Data listing

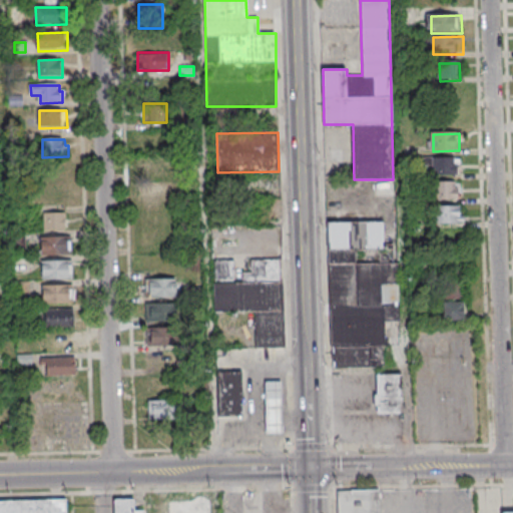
[(144,155),(144,176),(171,176),(171,155),(144,155)]
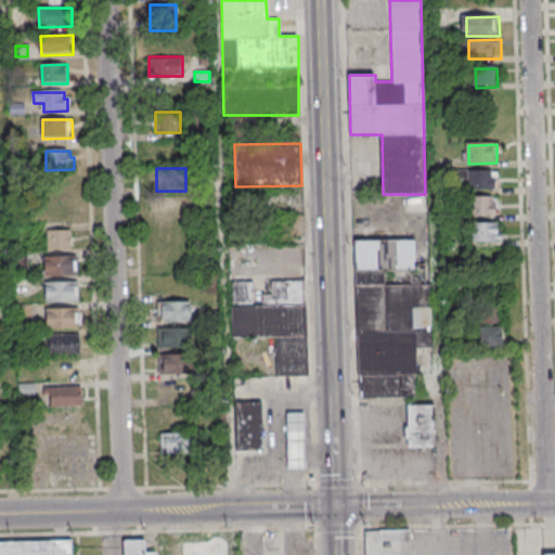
[(469,172),(498,171),(498,191),(469,191),(469,172)]
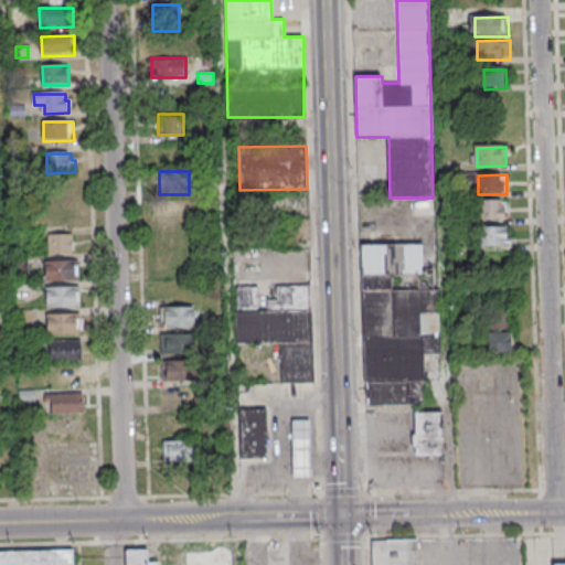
[(478,202),(507,201),(507,221),(479,221),(478,202)]
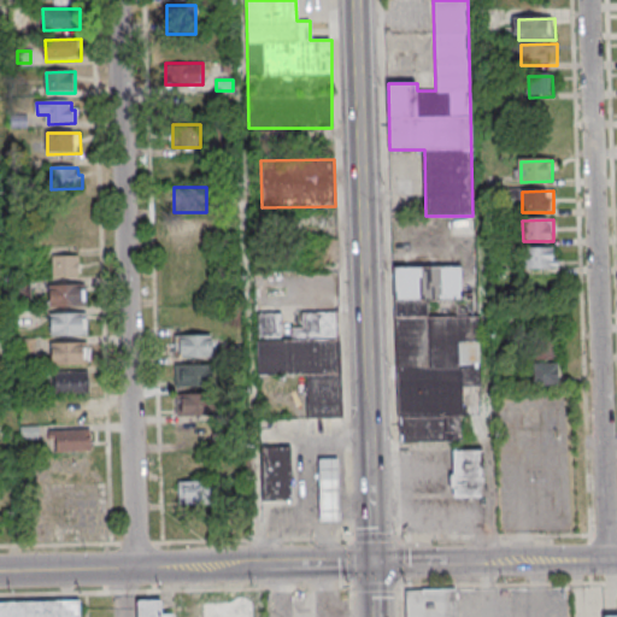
[(523,250),(554,248),(554,270),(523,270),(523,250)]
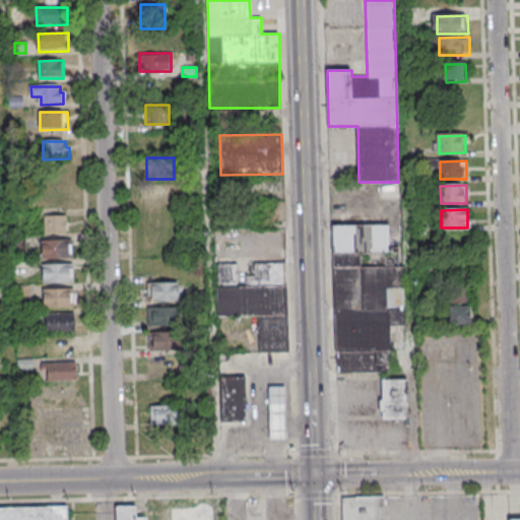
[(47,216),(68,216),(68,234),(47,235),(47,216)]
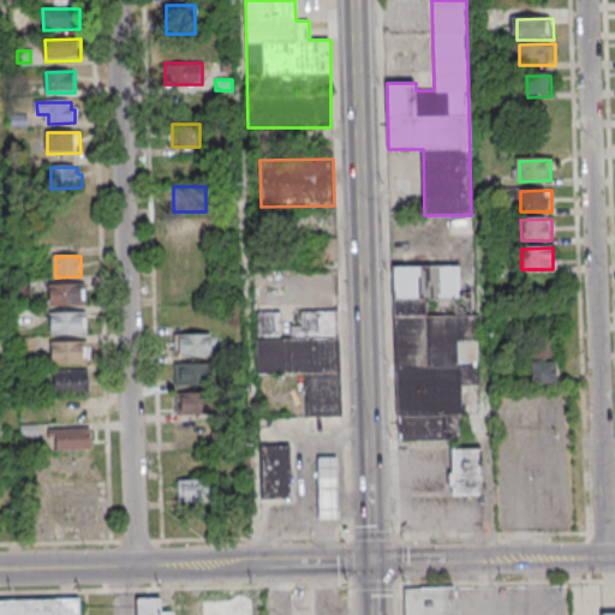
[(461,440),(460,384),(477,384),(476,296),(461,296),(460,266),(394,267),(398,441),(461,440)]
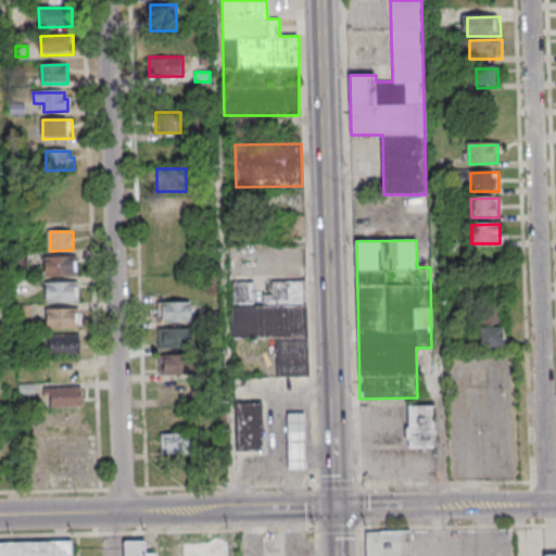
[(46,258),(78,257),(78,278),(47,279),(46,258)]
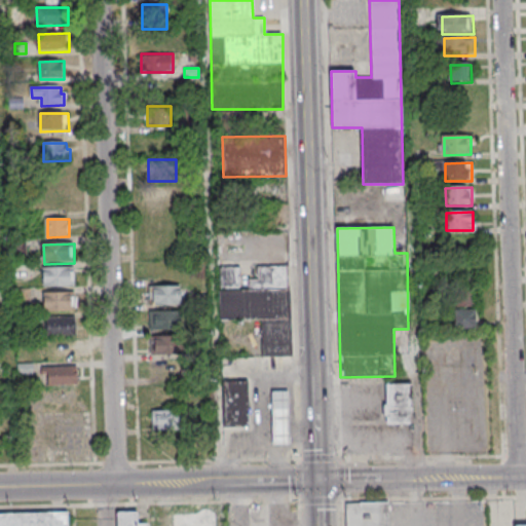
[(291,357),(289,266),(257,266),(257,278),(248,278),(248,289),(219,290),(220,320),(261,318),(261,357),(291,357)]
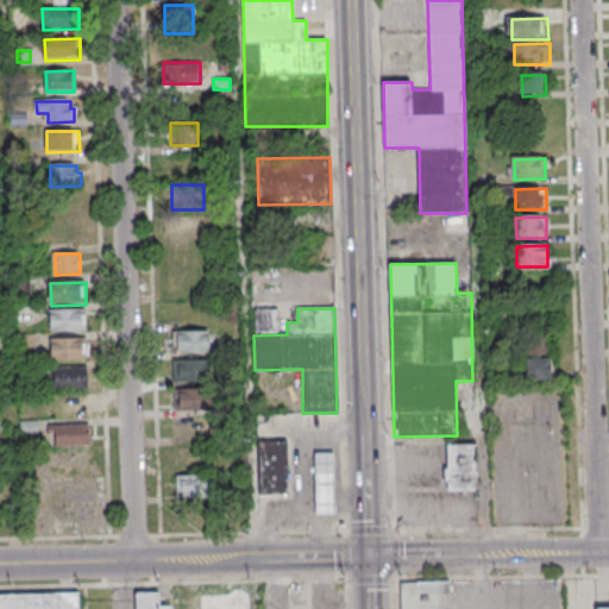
[(255,332),(277,332),(277,309),(255,309),(255,332)]
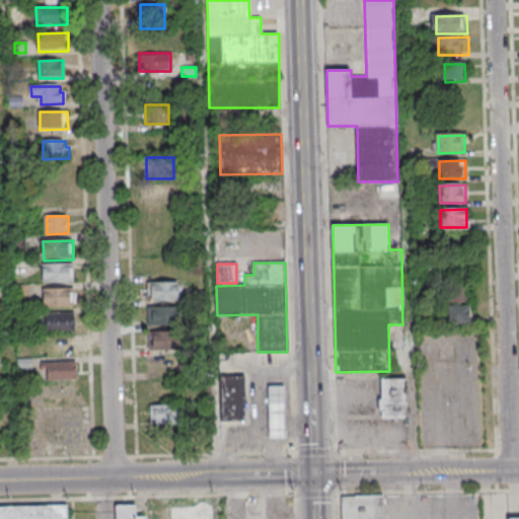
[(44,266),(73,265),(74,284),(44,285),(44,266)]
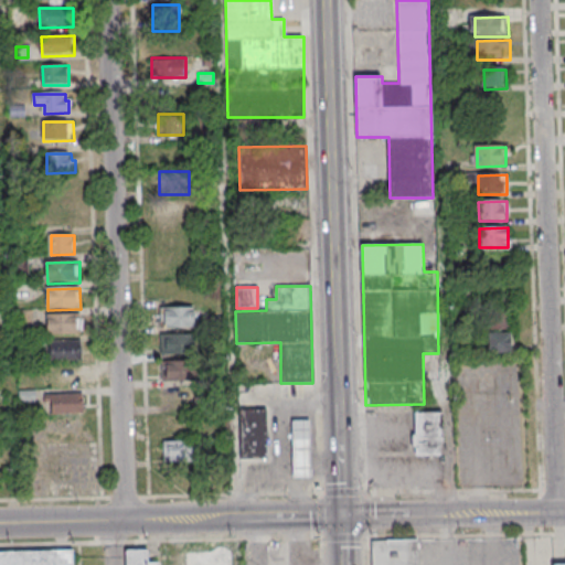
[(162,309),(162,329),(195,328),(195,309),(162,309)]
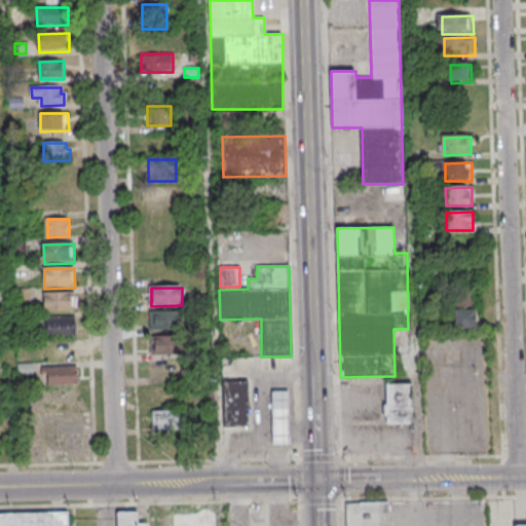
[(455,291),(476,291),(477,309),(455,309),(455,291)]
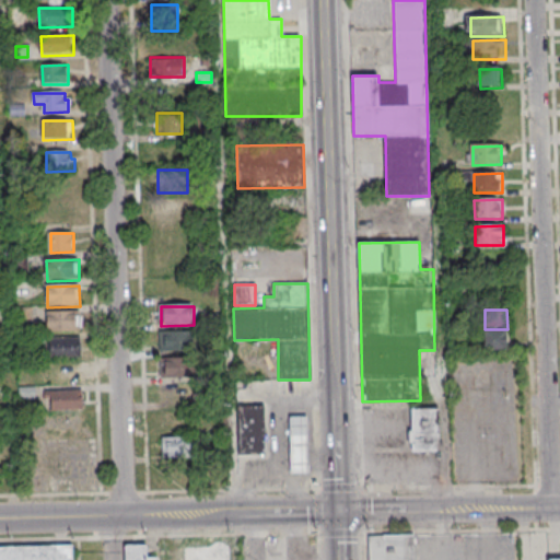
[(48,314),(81,313),(81,334),(49,335),(48,314)]
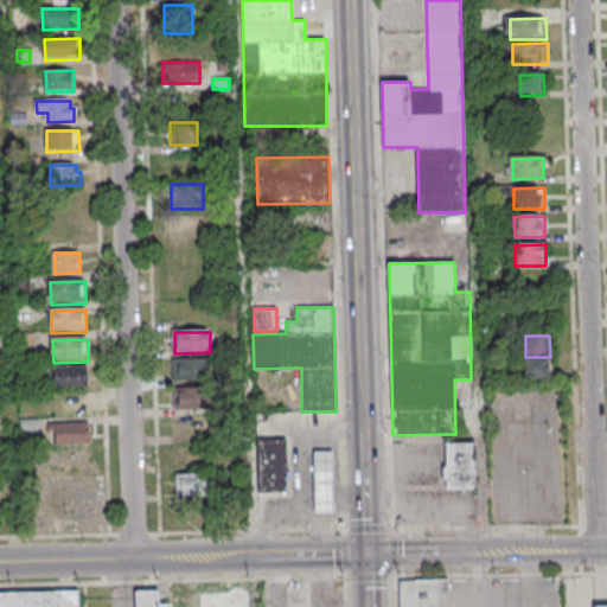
[(174,362),(174,382),(211,382),(210,360),(174,362)]
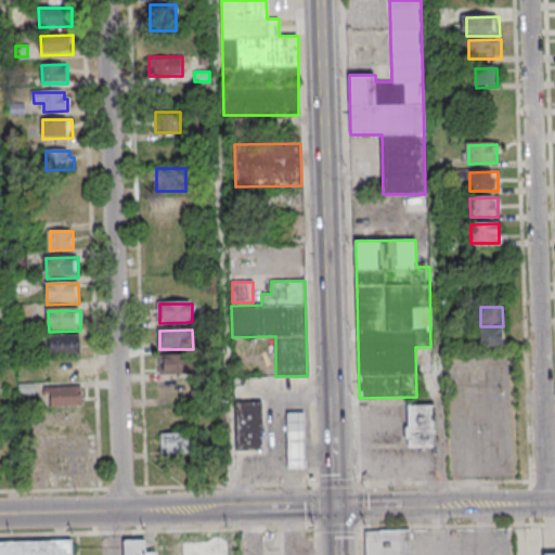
[(482,330),(504,330),(504,348),(482,349),(482,330)]
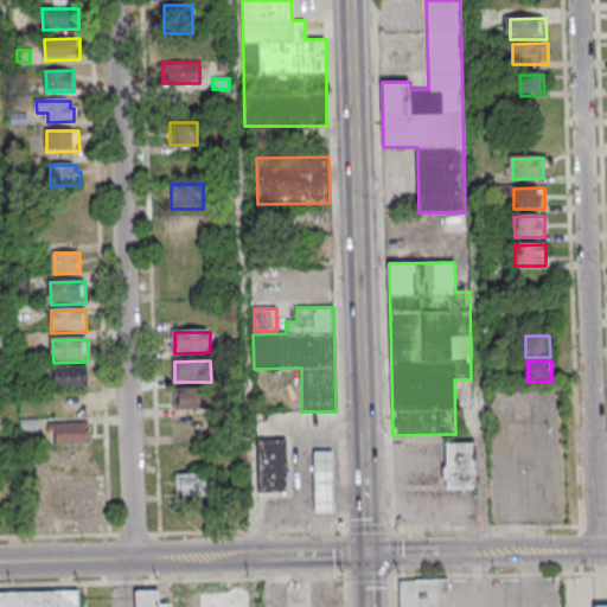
[(55,369),(90,368),(90,389),(56,390),(55,369)]
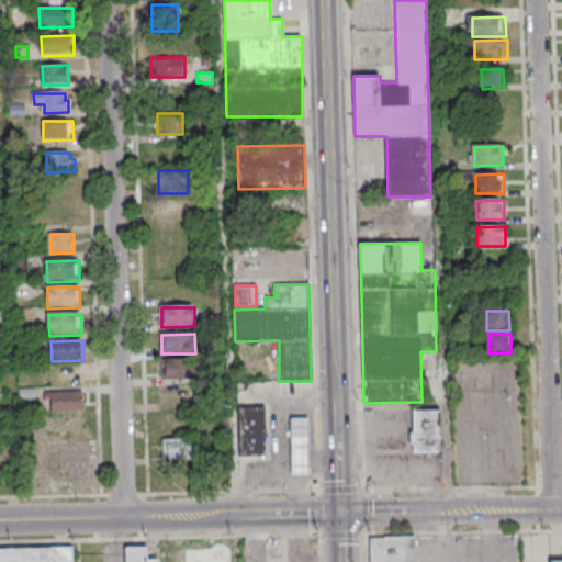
[(161,361),(163,381),(195,380),(195,360),(161,361)]
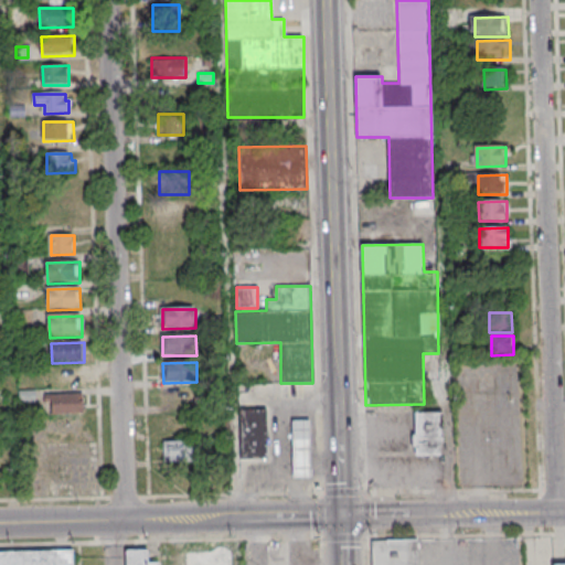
[(52,396),(84,395),(85,416),(52,417),(52,396)]
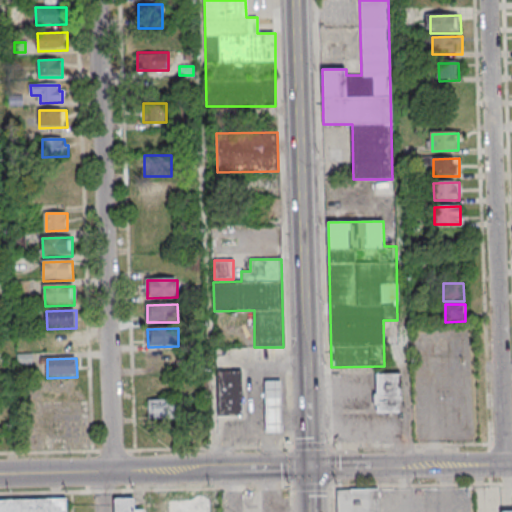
[(245,418),(220,419),(218,371),(243,371),(245,418)]
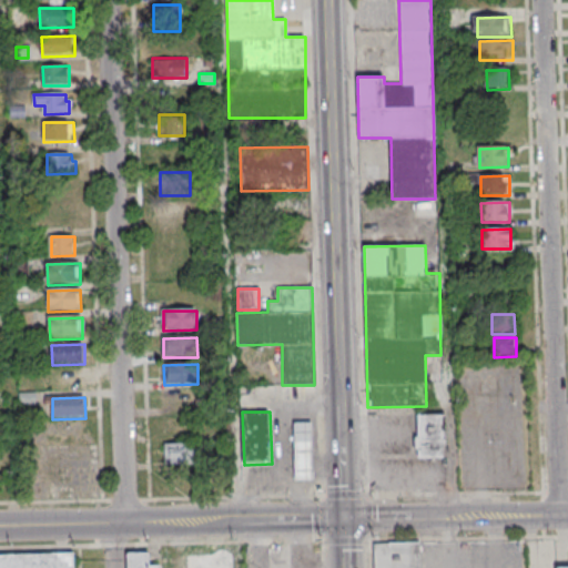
[(445,457),(445,414),(416,414),(416,457),(445,457)]
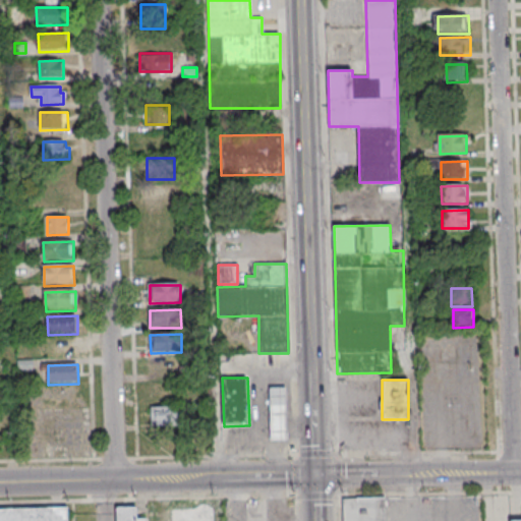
[(289,443),(288,389),(271,390),(272,444),(289,443)]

Requirement
The records above must be echoed exactly, minus their pictures.

Response
[(144,155),(144,176),(171,176),(171,155),(144,155)]
[(469,172),(498,171),(498,191),(469,191),(469,172)]
[(478,202),(507,201),(507,221),(479,221),(478,202)]
[(523,250),(554,248),(554,270),(523,270),(523,250)]
[(47,216),(68,216),(68,234),(47,235),(47,216)]
[(461,440),(460,384),(477,384),(476,296),(461,296),(460,266),(394,267),(398,441),(461,440)]
[(46,258),(78,257),(78,278),(47,279),(46,258)]
[(291,357),(289,266),(257,266),(257,278),(248,278),(248,289),(219,290),(220,320),(261,318),(261,357),(291,357)]
[(255,332),(277,332),(277,309),(255,309),(255,332)]
[(44,266),(73,265),(74,284),(44,285),(44,266)]
[(162,309),(162,329),(195,328),(195,309),(162,309)]
[(455,291),(476,291),(477,309),(455,309),(455,291)]
[(48,314),(81,313),(81,334),(49,335),(48,314)]
[(174,362),(174,382),(211,382),(210,360),(174,362)]
[(482,330),(504,330),(504,348),(482,349),(482,330)]
[(55,369),(90,368),(90,389),(56,390),(55,369)]
[(161,361),(163,381),(195,380),(195,360),(161,361)]
[(52,396),(84,395),(85,416),(52,417),(52,396)]
[(245,418),(220,419),(218,371),(243,371),(245,418)]
[(445,457),(445,414),(416,414),(416,457),(445,457)]
[(289,443),(288,389),(271,390),(272,444),(289,443)]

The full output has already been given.